[Saved data entries]
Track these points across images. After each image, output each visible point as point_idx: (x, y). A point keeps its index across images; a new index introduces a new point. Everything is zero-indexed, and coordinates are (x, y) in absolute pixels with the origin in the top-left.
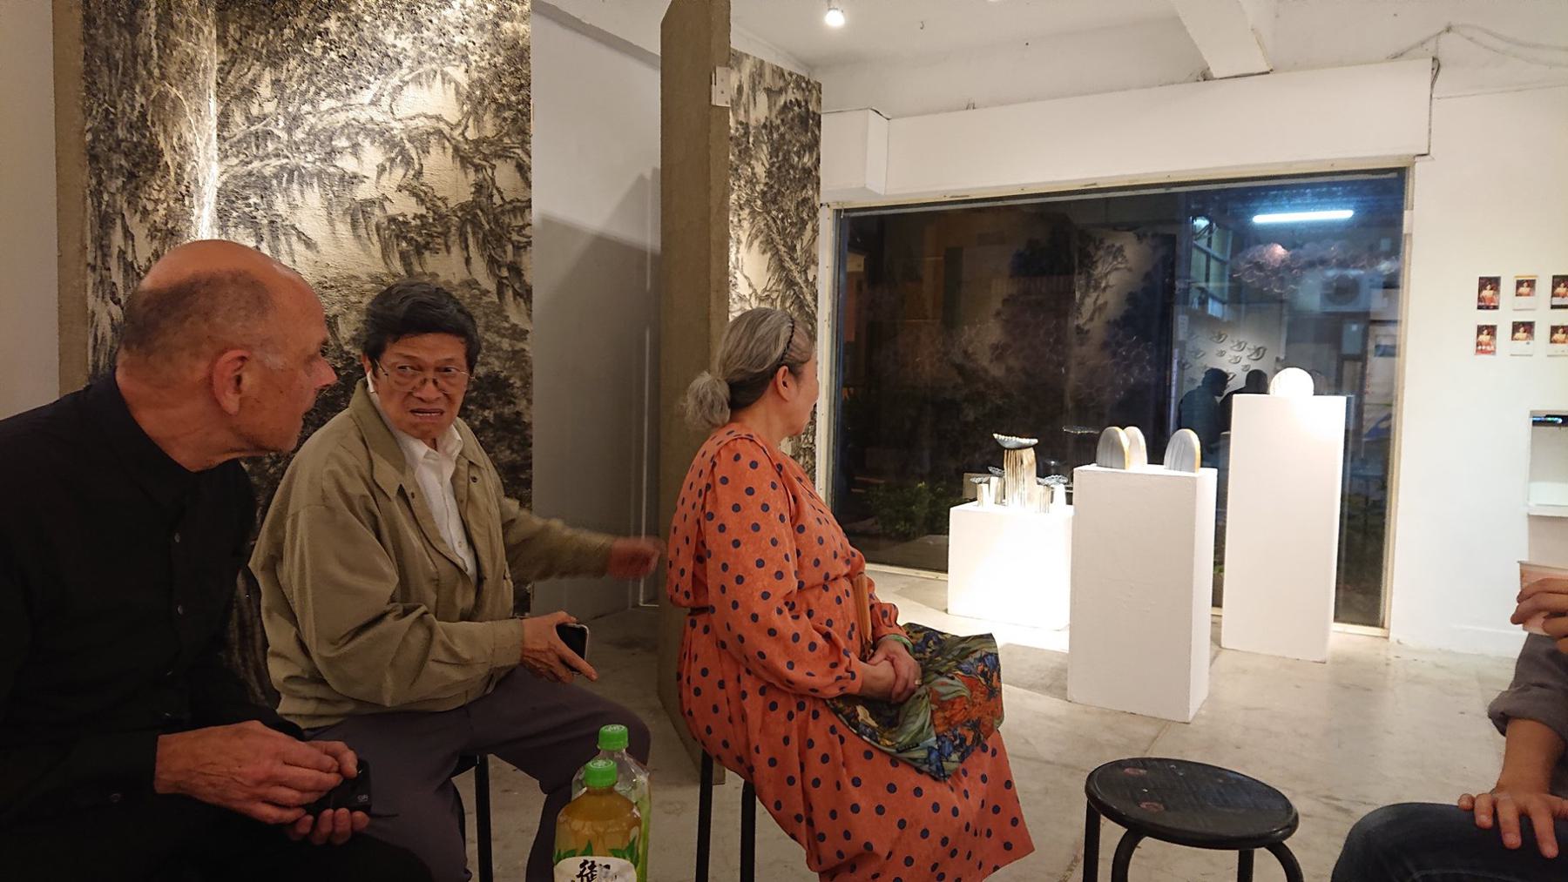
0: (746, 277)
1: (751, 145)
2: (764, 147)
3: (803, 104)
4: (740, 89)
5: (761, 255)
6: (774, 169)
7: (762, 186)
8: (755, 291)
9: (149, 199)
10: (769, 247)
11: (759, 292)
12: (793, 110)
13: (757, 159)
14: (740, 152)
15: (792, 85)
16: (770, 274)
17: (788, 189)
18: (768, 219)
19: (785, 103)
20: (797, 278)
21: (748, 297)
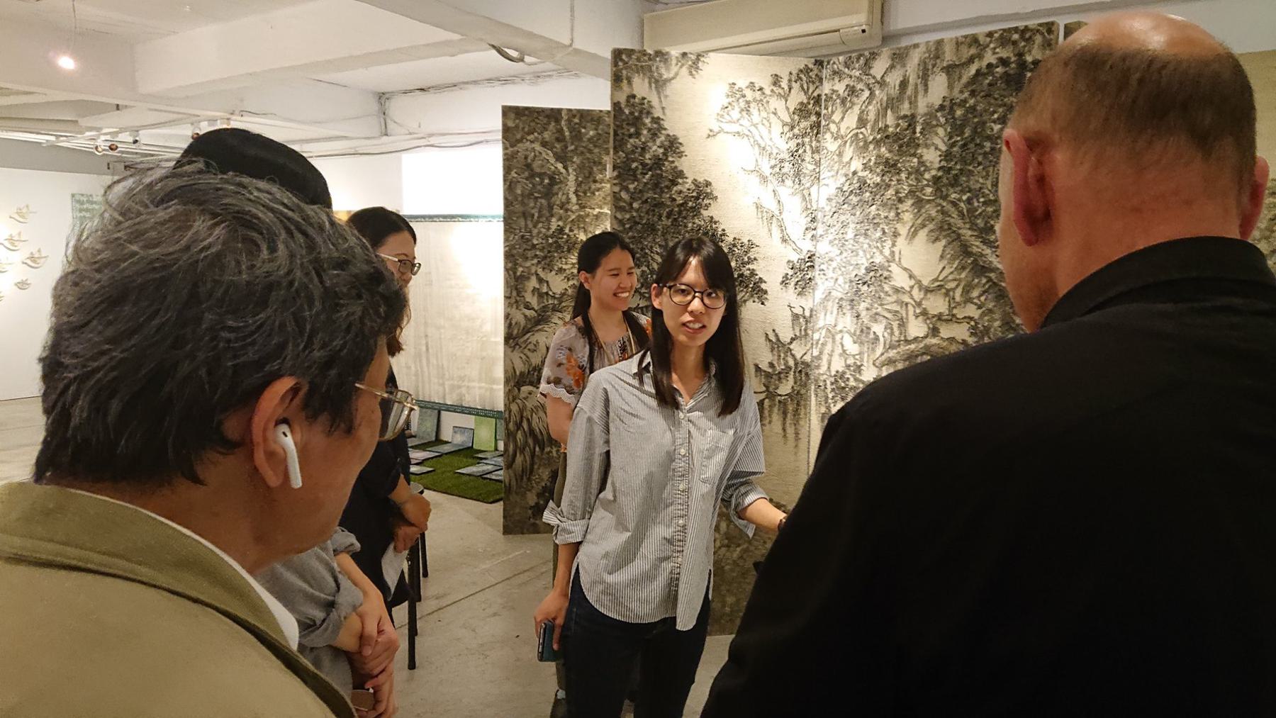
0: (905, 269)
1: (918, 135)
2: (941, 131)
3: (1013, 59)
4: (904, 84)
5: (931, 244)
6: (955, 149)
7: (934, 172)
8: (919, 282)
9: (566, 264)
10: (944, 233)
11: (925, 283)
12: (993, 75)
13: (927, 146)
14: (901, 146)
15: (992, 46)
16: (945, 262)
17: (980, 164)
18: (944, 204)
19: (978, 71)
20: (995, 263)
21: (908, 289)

The task
Extract every line of the records above, copied verbatim, and leave out the picture lines.

Full answer
Track these points across images. After each image, output each visible point as point_idx: (x, y). A point keeps its index across images; a new index introduces a new point. Everything is zero-indexed, and coordinates are (x, y) in absolute pixels with the origin in the top-left.
0: (746, 277)
1: (751, 145)
2: (764, 147)
3: (803, 104)
4: (740, 89)
5: (761, 255)
6: (774, 169)
7: (762, 186)
8: (755, 291)
9: (149, 199)
10: (769, 247)
11: (759, 292)
12: (793, 110)
13: (757, 159)
14: (740, 152)
15: (792, 85)
16: (770, 274)
17: (788, 189)
18: (768, 219)
19: (785, 103)
20: (797, 278)
21: (748, 297)
0: (905, 269)
1: (918, 135)
2: (941, 131)
3: (1013, 59)
4: (904, 84)
5: (931, 244)
6: (955, 149)
7: (934, 172)
8: (919, 282)
9: (566, 264)
10: (944, 233)
11: (925, 283)
12: (993, 75)
13: (927, 146)
14: (901, 146)
15: (992, 46)
16: (945, 262)
17: (980, 164)
18: (944, 204)
19: (978, 71)
20: (995, 263)
21: (908, 289)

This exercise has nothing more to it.